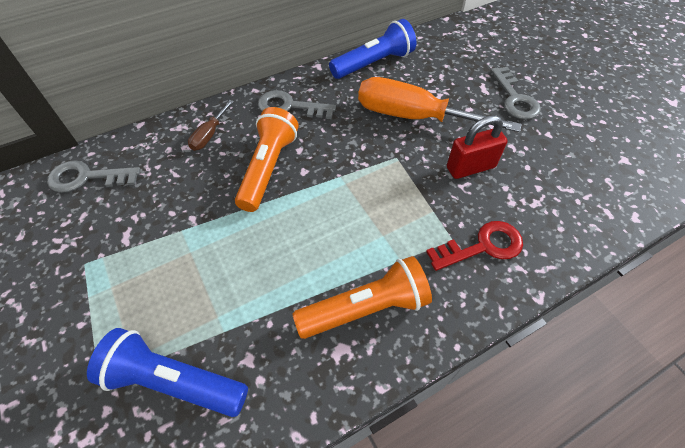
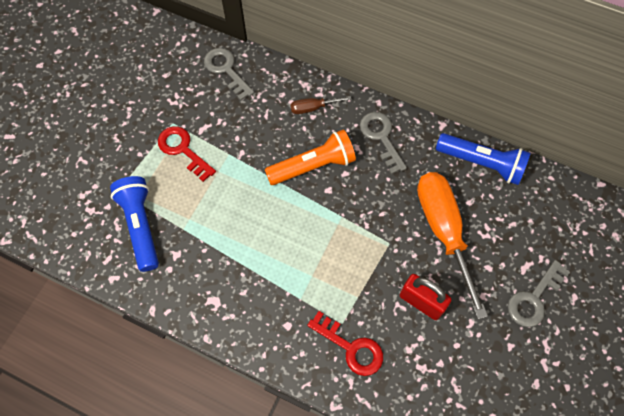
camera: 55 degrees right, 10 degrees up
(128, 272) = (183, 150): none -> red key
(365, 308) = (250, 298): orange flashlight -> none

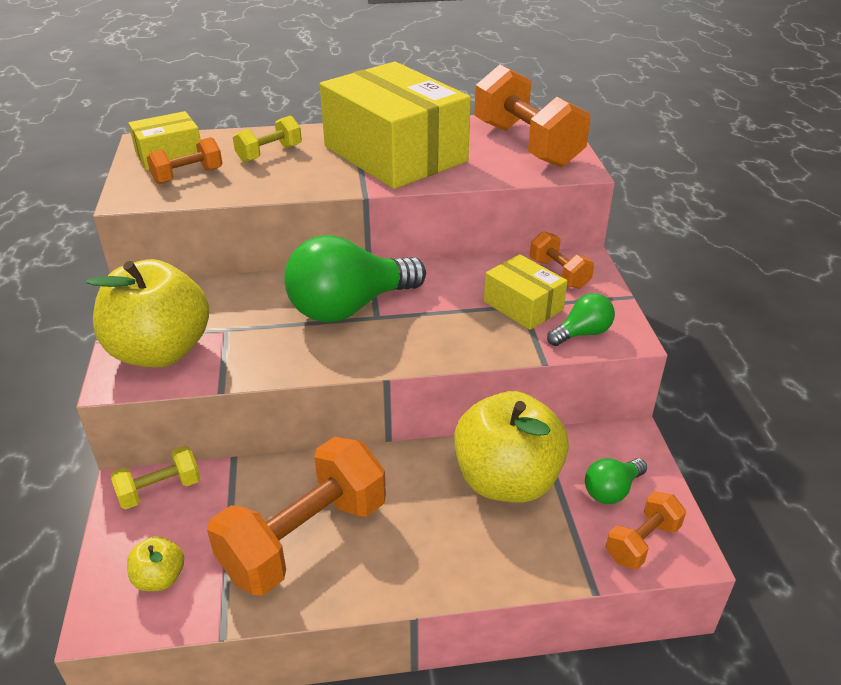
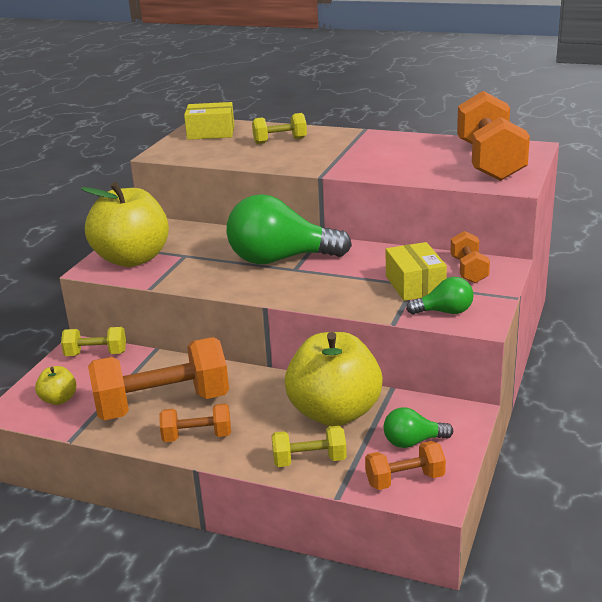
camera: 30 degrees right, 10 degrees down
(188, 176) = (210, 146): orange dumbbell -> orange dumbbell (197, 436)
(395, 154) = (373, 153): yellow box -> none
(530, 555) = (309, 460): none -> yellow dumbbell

==============================

◆ What is being asked ◆
The lines to return run from the one containing "(395, 154) = (373, 153): yellow box -> none" through the last line of the material above. Please reproduce them exactly.

◆ Exercise solution ◆
(395, 154) = (373, 153): yellow box -> none
(530, 555) = (309, 460): none -> yellow dumbbell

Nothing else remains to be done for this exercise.